Count the lines in the items below that contain the word "white", and reply with only that number.

(Records supplied)
______________________________

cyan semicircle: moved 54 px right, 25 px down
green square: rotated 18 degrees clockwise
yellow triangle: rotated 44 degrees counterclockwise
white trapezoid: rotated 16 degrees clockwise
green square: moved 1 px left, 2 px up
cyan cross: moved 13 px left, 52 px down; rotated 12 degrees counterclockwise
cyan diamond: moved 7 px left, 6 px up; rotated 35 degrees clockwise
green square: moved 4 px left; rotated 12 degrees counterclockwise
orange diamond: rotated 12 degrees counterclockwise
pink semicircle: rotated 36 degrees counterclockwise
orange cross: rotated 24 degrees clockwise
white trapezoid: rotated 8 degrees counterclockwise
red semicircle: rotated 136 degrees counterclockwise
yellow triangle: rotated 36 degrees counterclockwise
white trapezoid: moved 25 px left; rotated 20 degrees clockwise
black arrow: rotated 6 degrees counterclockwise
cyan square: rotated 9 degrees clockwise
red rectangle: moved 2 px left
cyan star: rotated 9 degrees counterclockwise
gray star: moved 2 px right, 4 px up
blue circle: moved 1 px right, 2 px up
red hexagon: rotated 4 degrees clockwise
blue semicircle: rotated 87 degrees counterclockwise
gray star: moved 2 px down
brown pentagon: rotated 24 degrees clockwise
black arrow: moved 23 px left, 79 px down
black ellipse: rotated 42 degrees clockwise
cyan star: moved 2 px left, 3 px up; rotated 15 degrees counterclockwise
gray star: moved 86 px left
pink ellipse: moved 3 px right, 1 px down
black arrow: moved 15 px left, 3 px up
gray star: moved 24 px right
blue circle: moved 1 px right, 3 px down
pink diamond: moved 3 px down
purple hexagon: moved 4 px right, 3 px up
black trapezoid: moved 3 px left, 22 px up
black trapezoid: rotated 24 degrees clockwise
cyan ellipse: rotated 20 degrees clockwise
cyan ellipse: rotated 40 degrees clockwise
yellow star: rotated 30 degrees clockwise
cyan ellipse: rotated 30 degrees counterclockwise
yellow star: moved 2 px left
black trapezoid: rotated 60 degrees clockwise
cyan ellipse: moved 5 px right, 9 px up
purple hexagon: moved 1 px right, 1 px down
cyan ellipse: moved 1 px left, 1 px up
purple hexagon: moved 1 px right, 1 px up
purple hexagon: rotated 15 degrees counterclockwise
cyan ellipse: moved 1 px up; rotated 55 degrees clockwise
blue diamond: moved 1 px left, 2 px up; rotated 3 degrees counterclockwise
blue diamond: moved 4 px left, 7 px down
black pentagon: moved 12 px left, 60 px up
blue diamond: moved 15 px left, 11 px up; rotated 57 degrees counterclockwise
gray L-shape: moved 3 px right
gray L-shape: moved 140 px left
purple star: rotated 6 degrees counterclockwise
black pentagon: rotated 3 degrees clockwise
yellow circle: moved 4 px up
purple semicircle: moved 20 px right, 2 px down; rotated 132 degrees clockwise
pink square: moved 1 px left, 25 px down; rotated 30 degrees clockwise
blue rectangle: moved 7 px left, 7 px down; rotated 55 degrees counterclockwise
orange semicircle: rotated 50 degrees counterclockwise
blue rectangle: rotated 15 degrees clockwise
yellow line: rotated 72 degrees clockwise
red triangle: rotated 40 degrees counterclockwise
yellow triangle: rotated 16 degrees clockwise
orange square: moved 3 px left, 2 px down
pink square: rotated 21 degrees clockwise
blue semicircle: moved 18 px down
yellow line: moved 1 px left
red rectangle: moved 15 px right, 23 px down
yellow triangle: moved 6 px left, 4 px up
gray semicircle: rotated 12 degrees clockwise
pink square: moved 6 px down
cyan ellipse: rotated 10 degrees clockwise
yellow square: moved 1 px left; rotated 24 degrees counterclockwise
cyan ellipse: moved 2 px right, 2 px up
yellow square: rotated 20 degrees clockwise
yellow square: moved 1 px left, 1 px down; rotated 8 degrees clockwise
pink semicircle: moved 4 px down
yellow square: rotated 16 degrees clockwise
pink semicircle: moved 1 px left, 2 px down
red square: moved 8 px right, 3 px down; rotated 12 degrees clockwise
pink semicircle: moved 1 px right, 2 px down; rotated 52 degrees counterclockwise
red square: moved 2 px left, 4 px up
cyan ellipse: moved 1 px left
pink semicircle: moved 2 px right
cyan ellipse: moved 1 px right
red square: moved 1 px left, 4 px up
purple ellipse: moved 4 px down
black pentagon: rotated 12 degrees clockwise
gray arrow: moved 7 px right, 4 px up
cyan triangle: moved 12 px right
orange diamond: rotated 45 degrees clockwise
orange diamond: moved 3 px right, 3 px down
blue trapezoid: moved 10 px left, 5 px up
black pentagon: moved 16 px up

______________________________

(Result for this task) 3